> [What is being asked]:
Every line from the one with "brown brick E7" to the one with "brown cone I2", including those two, is to be copied exactly; all other lines of the entries below are left out.

> [Working data]:
===============
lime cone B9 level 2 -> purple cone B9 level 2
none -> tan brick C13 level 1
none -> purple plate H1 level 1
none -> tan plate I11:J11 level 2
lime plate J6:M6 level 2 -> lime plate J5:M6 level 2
===============
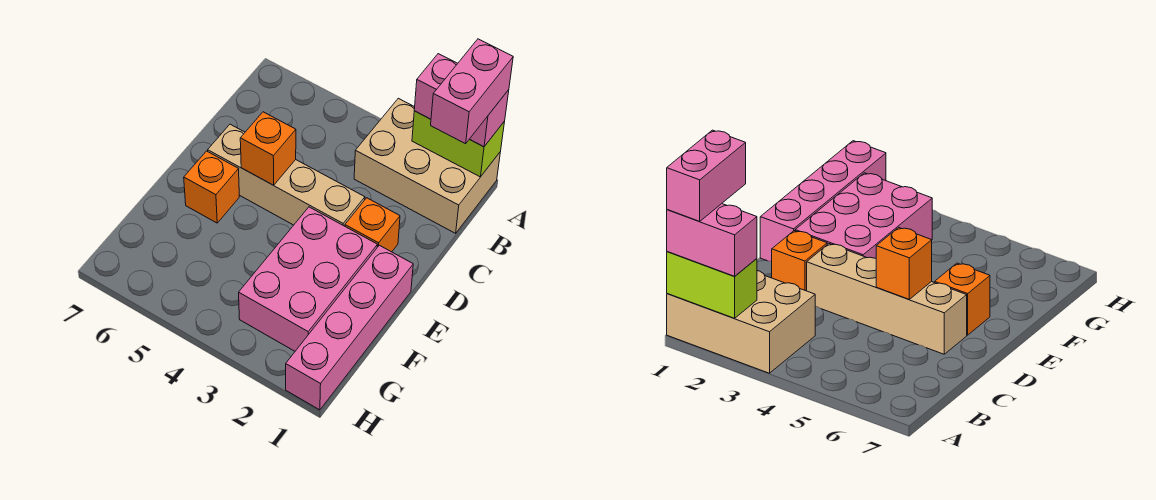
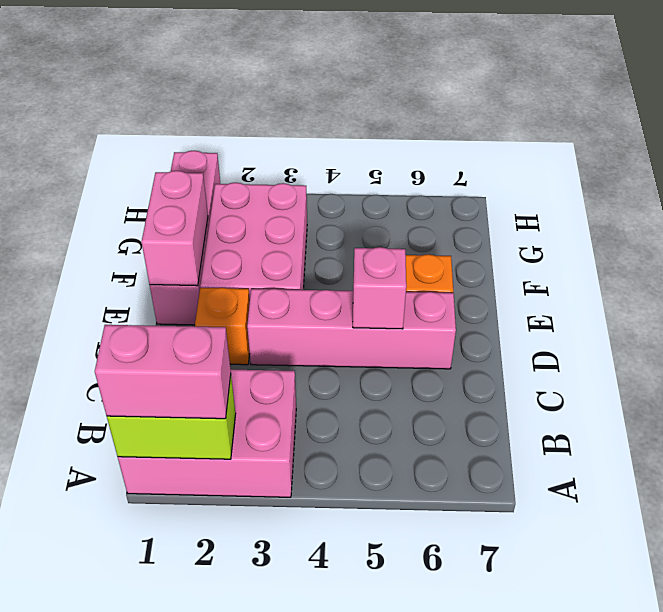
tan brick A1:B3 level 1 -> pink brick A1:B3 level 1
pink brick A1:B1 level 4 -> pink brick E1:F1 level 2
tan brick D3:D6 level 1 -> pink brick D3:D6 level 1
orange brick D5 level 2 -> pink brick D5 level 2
===============
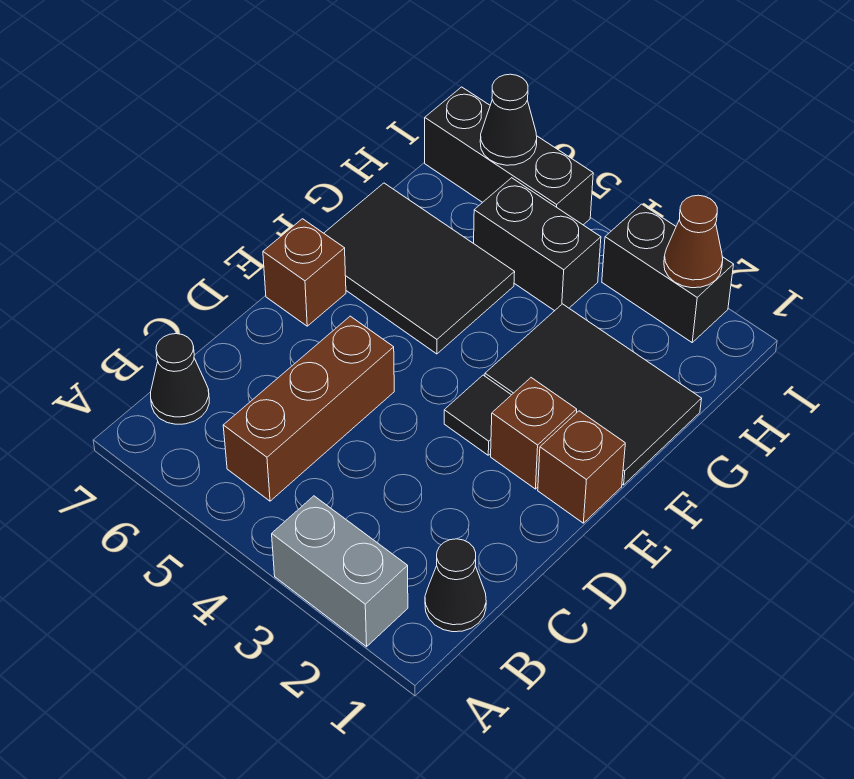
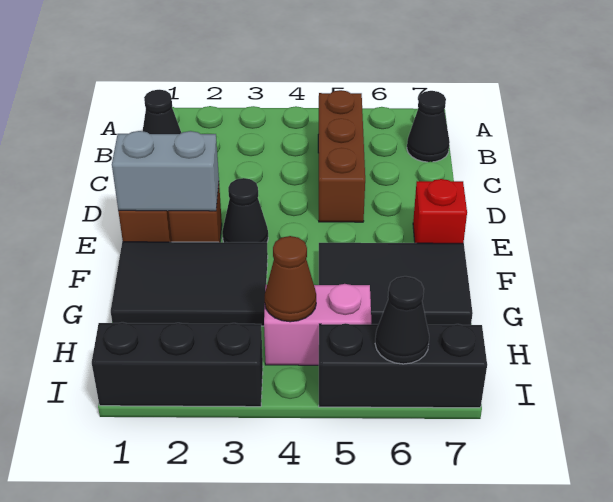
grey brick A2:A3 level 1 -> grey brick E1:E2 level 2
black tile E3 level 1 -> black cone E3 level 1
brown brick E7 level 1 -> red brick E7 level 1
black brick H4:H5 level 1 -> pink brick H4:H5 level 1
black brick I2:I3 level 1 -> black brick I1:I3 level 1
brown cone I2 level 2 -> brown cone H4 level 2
===============
> [Final answer]:
brown brick E7 level 1 -> red brick E7 level 1
black brick H4:H5 level 1 -> pink brick H4:H5 level 1
black brick I2:I3 level 1 -> black brick I1:I3 level 1
brown cone I2 level 2 -> brown cone H4 level 2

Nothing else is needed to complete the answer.